__BRIEF__
Go to the line holding "red circle: (233, 469) -> (327, 399), moved" in the data below and repeat it exactly, then each line after it up to and including the one holding "pink ellipse: (146, 313) -> (341, 492), moved". Omit pictures.

__INPUT DATA__
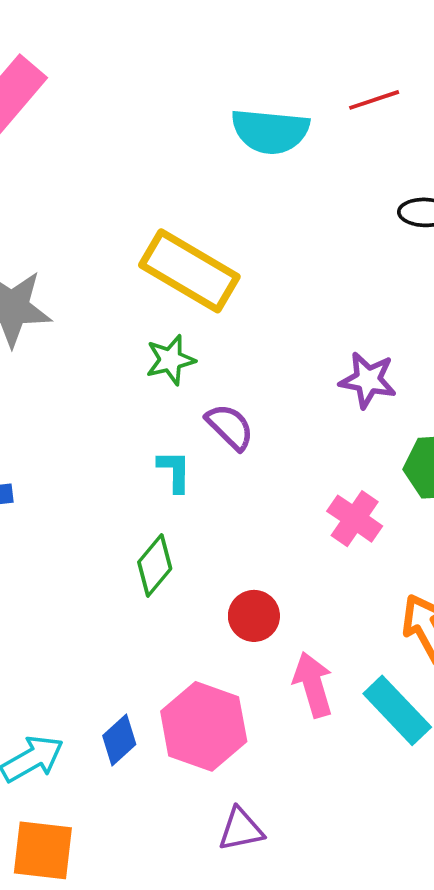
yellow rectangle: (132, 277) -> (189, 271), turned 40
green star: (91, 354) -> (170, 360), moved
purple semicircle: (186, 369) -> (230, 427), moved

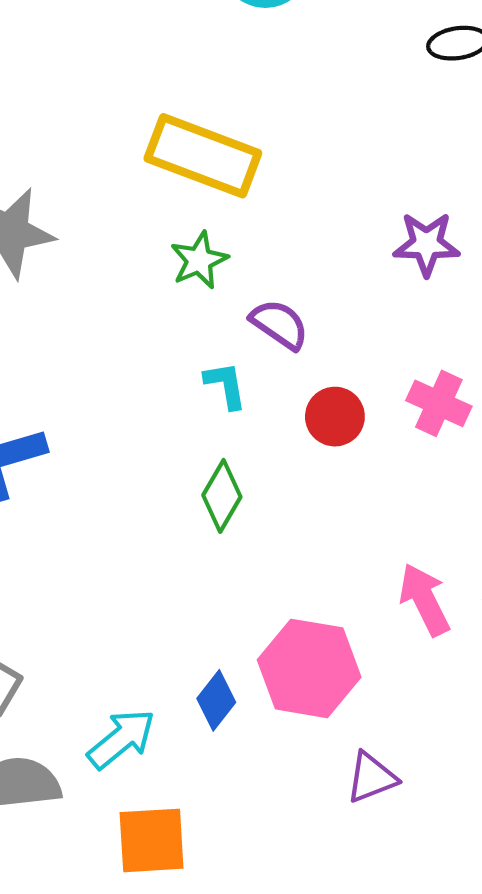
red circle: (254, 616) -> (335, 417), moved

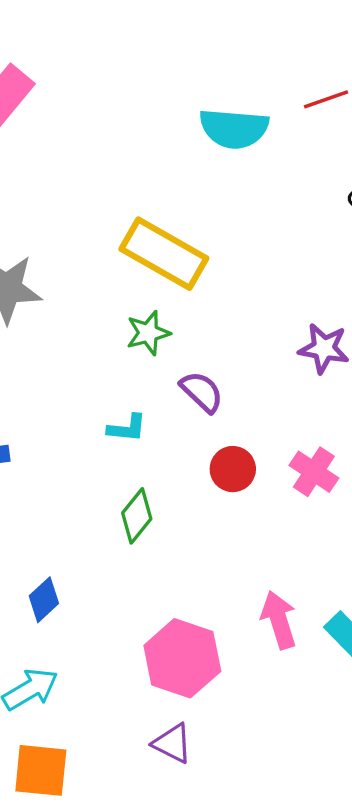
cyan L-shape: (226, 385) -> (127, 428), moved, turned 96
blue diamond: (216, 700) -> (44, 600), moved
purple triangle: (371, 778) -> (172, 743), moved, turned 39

--

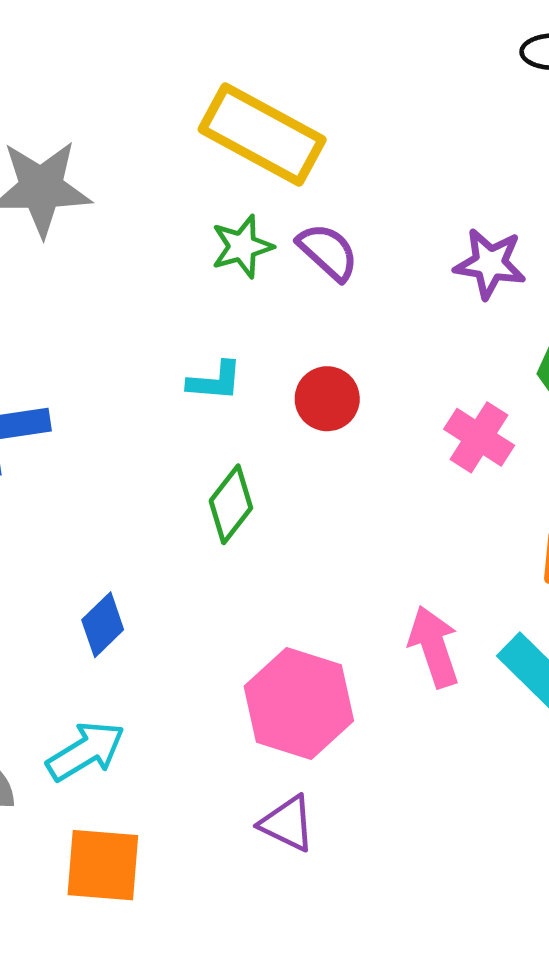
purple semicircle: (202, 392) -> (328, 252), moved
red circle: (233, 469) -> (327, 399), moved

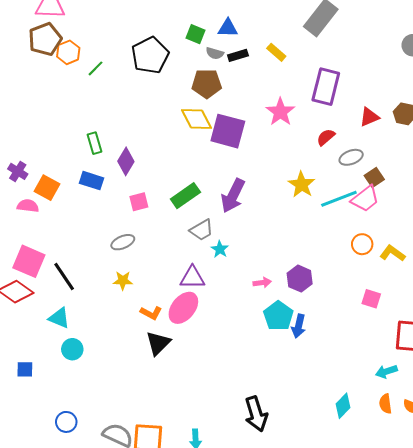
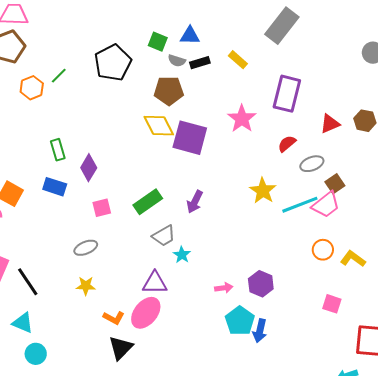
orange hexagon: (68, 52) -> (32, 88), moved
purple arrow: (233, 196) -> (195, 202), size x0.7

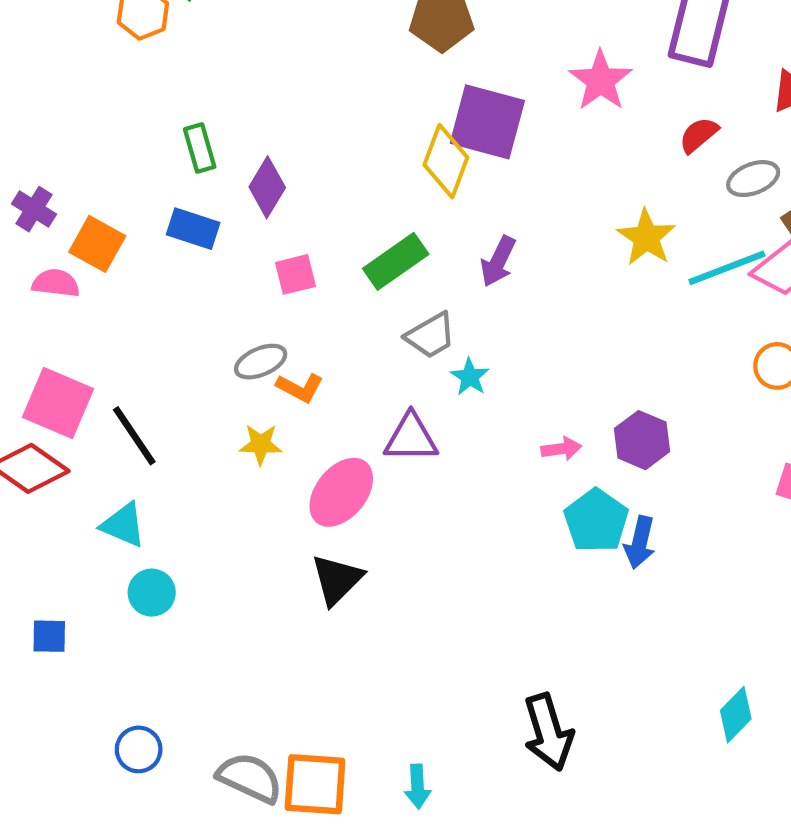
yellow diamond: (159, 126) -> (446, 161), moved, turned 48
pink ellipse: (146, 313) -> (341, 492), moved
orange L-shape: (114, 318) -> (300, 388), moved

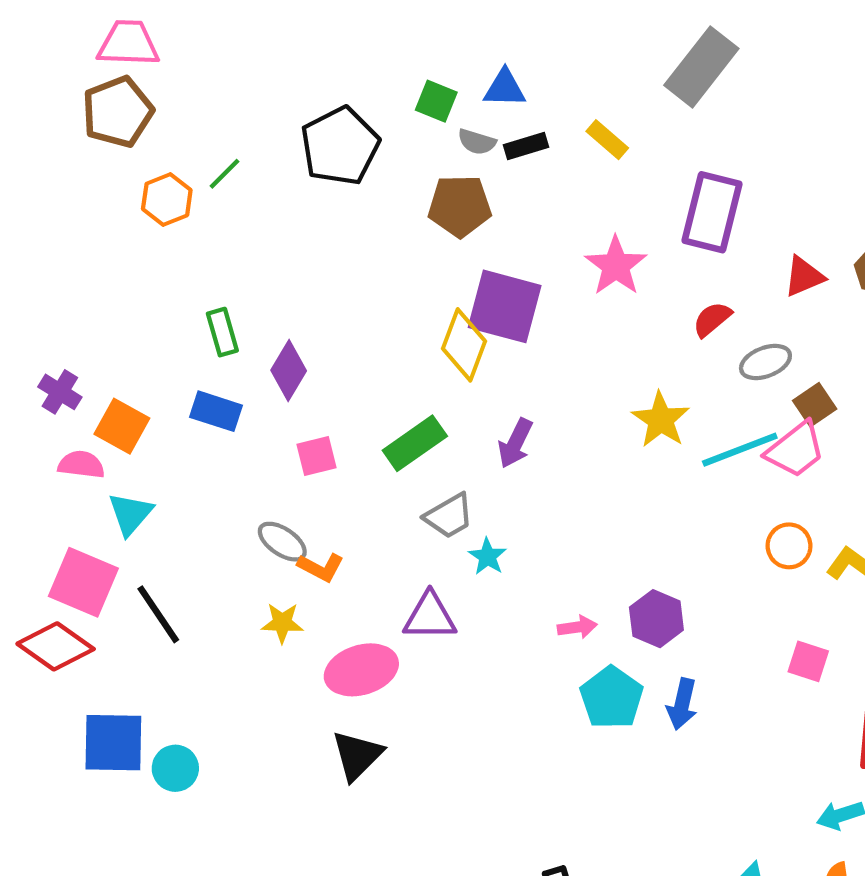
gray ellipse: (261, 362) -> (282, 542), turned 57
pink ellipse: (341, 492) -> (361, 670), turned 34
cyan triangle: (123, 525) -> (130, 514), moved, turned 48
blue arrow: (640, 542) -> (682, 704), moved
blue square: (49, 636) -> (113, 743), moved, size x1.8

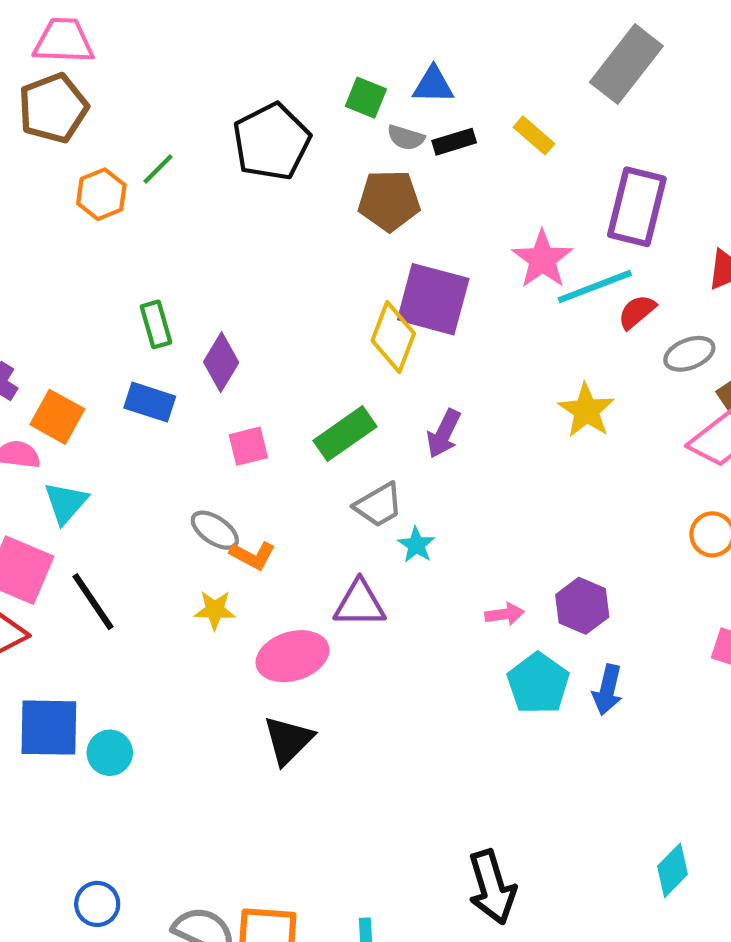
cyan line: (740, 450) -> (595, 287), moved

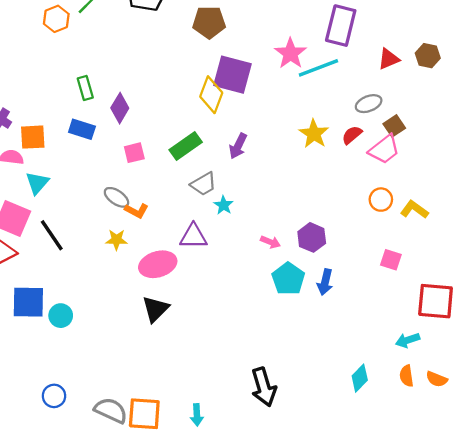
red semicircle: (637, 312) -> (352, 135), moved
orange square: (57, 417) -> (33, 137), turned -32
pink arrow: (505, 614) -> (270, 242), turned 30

__EXERCISE SOLUTION__
red circle: (233, 469) -> (327, 399), moved

orange hexagon: (68, 52) -> (32, 88), moved
purple arrow: (233, 196) -> (195, 202), size x0.7

yellow diamond: (159, 126) -> (446, 161), moved, turned 48
pink ellipse: (146, 313) -> (341, 492), moved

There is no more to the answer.